■ Problem description ■
After locating "U1 pin in-: none -> SUM" in the listing below, copy that line and each one after it exactly, ending with the line that has "C6: 330pF (N1, N9) -> 330pF (GND, N1)".

===== Given records

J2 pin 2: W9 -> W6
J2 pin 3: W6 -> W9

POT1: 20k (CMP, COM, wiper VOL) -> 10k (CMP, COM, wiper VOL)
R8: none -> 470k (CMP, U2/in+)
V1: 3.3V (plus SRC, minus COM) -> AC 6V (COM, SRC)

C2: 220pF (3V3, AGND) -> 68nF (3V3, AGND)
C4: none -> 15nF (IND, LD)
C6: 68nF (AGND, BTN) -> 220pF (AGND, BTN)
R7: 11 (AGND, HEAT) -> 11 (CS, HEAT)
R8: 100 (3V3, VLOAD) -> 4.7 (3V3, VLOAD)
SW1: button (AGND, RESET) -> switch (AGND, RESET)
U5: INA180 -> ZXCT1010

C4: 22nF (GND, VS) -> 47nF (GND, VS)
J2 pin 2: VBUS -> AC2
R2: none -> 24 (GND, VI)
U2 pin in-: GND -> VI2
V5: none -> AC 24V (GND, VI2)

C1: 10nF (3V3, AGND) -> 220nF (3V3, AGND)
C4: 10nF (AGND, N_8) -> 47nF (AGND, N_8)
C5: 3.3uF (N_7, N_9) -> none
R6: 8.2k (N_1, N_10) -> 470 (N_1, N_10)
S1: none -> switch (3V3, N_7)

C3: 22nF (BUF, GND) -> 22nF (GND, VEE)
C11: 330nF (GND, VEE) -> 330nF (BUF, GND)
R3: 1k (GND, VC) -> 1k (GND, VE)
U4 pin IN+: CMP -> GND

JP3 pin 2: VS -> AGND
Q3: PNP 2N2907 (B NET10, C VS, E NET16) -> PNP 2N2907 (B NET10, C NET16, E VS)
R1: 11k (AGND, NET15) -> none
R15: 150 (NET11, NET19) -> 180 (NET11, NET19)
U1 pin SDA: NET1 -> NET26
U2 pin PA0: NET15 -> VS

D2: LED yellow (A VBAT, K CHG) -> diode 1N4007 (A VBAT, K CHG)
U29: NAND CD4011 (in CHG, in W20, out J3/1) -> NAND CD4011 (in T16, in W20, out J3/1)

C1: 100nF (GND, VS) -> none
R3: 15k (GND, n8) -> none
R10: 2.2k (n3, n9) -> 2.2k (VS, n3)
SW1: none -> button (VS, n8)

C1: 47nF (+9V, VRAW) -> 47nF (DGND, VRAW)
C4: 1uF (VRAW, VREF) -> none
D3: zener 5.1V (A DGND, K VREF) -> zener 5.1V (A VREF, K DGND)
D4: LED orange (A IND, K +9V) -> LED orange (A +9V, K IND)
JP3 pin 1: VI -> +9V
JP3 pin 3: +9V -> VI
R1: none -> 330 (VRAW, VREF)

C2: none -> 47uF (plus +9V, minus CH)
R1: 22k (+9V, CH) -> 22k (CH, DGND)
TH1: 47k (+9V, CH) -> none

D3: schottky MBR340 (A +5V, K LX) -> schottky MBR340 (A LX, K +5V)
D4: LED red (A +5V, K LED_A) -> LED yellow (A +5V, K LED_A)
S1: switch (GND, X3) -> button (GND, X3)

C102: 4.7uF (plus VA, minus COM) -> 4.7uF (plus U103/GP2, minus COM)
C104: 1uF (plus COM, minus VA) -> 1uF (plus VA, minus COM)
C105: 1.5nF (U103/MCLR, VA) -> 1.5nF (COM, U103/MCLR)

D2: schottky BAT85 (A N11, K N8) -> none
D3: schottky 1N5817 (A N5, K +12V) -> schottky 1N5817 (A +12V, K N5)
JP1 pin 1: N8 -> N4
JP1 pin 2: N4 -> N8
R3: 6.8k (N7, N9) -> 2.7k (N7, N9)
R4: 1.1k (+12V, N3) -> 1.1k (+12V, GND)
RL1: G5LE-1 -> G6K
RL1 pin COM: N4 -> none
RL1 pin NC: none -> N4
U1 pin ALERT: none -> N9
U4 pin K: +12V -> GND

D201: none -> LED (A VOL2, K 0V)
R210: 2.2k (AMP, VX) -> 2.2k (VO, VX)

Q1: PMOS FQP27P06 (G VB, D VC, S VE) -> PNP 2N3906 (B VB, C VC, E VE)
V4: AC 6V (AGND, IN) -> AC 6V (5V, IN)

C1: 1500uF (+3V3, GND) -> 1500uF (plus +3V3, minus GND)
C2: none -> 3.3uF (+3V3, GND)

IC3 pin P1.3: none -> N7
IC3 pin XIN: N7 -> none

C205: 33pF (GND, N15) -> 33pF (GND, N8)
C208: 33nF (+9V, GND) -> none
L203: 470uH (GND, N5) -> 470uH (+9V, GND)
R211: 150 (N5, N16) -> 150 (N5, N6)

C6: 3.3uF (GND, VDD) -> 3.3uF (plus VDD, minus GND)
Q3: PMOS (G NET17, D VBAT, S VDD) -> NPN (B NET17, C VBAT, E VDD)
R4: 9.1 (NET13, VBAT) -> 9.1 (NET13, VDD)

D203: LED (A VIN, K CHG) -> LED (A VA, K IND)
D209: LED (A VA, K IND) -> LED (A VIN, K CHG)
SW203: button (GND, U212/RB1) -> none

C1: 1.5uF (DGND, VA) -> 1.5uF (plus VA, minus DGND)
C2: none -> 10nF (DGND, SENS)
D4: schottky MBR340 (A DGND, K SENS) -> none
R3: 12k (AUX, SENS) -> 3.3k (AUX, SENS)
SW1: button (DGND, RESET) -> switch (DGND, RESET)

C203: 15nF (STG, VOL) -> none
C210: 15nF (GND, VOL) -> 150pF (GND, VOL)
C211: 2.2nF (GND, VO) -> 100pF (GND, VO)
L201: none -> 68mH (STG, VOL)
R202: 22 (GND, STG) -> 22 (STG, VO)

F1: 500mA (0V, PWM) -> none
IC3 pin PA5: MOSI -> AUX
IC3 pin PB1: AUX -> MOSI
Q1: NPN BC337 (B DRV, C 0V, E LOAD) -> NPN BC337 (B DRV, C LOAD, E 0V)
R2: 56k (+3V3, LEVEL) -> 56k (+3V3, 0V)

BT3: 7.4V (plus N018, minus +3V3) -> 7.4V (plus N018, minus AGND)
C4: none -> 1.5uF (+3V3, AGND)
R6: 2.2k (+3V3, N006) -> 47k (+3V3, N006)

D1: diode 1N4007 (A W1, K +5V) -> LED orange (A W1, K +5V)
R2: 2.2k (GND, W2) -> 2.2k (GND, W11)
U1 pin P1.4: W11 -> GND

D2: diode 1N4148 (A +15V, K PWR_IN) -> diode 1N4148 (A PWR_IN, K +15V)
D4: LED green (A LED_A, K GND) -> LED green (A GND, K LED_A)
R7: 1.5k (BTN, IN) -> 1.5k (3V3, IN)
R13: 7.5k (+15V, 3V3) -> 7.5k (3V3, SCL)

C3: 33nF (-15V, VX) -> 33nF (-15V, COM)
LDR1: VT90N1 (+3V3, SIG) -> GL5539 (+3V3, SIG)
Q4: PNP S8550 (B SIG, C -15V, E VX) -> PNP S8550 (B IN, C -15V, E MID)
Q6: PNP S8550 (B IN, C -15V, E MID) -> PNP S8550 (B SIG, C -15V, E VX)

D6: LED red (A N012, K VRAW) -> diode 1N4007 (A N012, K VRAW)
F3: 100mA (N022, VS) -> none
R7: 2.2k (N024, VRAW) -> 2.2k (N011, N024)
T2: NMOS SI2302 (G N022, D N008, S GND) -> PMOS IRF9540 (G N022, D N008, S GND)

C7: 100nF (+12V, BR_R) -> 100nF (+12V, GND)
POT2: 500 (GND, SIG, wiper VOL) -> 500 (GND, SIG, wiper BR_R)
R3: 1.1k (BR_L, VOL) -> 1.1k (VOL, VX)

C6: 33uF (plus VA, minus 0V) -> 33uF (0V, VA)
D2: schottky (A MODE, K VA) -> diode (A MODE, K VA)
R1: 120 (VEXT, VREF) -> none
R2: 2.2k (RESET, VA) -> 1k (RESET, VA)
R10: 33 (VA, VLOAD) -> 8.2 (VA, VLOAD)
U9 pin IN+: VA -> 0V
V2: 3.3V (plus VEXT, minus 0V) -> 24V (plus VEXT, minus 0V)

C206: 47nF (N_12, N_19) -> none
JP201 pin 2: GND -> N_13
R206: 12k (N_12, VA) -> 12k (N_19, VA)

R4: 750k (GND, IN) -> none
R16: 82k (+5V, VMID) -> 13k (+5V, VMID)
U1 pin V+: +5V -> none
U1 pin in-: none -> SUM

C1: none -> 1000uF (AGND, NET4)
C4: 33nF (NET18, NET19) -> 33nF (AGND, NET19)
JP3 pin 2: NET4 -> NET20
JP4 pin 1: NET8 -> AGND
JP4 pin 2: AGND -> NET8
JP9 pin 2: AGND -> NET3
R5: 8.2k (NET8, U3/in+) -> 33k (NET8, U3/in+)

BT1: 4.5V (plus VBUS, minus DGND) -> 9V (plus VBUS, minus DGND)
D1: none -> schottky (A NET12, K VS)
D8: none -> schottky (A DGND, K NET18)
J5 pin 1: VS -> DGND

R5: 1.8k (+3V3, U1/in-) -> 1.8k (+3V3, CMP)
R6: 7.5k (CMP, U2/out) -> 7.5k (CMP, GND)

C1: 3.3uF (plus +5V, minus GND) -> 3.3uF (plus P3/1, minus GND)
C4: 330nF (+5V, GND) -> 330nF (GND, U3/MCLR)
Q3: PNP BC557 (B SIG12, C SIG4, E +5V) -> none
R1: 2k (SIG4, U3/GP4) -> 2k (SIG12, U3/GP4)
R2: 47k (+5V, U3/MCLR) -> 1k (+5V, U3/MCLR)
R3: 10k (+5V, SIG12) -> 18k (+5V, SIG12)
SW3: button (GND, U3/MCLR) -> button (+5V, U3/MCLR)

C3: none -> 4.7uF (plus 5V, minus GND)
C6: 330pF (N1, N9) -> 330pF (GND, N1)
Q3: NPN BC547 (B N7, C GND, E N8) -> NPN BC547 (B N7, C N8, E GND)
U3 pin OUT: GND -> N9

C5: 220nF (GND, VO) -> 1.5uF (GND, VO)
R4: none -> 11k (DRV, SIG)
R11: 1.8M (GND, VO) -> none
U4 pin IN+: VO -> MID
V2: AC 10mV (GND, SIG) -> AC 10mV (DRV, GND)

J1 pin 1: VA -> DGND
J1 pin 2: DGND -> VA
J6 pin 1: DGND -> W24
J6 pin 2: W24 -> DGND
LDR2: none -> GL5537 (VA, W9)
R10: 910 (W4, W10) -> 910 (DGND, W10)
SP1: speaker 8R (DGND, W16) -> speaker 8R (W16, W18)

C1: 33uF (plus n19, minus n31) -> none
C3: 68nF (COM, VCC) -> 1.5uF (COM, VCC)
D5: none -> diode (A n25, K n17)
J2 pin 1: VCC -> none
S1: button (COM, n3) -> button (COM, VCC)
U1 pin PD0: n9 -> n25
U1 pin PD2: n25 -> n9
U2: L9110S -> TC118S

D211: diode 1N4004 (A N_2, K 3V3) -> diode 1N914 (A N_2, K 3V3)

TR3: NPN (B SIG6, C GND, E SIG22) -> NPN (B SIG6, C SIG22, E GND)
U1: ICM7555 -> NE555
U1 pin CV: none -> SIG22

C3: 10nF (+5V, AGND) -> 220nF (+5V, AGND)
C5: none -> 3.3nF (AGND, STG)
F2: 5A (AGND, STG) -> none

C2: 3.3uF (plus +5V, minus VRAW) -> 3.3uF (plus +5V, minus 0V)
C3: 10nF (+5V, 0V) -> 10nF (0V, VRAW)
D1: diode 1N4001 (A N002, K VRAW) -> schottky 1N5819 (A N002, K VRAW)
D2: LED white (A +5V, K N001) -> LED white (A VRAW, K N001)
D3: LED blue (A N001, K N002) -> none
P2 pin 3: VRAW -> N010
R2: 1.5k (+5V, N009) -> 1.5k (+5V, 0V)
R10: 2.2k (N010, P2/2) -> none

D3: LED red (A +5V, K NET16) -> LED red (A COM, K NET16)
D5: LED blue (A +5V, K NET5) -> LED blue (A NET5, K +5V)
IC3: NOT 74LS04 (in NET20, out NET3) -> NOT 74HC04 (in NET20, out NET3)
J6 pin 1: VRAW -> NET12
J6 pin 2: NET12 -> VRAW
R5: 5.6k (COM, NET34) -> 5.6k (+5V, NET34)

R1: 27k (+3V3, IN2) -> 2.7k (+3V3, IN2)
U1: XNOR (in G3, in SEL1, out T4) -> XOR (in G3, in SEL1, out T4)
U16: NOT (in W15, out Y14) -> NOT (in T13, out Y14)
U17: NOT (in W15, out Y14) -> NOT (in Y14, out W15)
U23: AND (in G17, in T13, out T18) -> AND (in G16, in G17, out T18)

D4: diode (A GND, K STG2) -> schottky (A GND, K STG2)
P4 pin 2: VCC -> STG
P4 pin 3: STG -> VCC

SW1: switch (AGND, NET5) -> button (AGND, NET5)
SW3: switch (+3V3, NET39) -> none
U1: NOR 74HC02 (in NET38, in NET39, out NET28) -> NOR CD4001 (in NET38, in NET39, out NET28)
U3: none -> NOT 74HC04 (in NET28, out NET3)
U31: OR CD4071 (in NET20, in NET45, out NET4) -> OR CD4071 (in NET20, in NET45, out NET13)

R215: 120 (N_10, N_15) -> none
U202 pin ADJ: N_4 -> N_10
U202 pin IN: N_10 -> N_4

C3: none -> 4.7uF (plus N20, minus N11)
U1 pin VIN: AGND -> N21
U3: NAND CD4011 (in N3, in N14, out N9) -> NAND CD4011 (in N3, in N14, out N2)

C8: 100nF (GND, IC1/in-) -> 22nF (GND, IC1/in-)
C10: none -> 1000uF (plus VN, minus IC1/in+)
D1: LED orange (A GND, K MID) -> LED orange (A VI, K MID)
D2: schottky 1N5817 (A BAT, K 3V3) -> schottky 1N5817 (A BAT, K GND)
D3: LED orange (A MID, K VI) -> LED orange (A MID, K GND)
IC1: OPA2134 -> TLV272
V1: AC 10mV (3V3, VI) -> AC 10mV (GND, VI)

==========

■ Task result ■
U1 pin in-: none -> SUM

C1: none -> 1000uF (AGND, NET4)
C4: 33nF (NET18, NET19) -> 33nF (AGND, NET19)
JP3 pin 2: NET4 -> NET20
JP4 pin 1: NET8 -> AGND
JP4 pin 2: AGND -> NET8
JP9 pin 2: AGND -> NET3
R5: 8.2k (NET8, U3/in+) -> 33k (NET8, U3/in+)

BT1: 4.5V (plus VBUS, minus DGND) -> 9V (plus VBUS, minus DGND)
D1: none -> schottky (A NET12, K VS)
D8: none -> schottky (A DGND, K NET18)
J5 pin 1: VS -> DGND

R5: 1.8k (+3V3, U1/in-) -> 1.8k (+3V3, CMP)
R6: 7.5k (CMP, U2/out) -> 7.5k (CMP, GND)

C1: 3.3uF (plus +5V, minus GND) -> 3.3uF (plus P3/1, minus GND)
C4: 330nF (+5V, GND) -> 330nF (GND, U3/MCLR)
Q3: PNP BC557 (B SIG12, C SIG4, E +5V) -> none
R1: 2k (SIG4, U3/GP4) -> 2k (SIG12, U3/GP4)
R2: 47k (+5V, U3/MCLR) -> 1k (+5V, U3/MCLR)
R3: 10k (+5V, SIG12) -> 18k (+5V, SIG12)
SW3: button (GND, U3/MCLR) -> button (+5V, U3/MCLR)

C3: none -> 4.7uF (plus 5V, minus GND)
C6: 330pF (N1, N9) -> 330pF (GND, N1)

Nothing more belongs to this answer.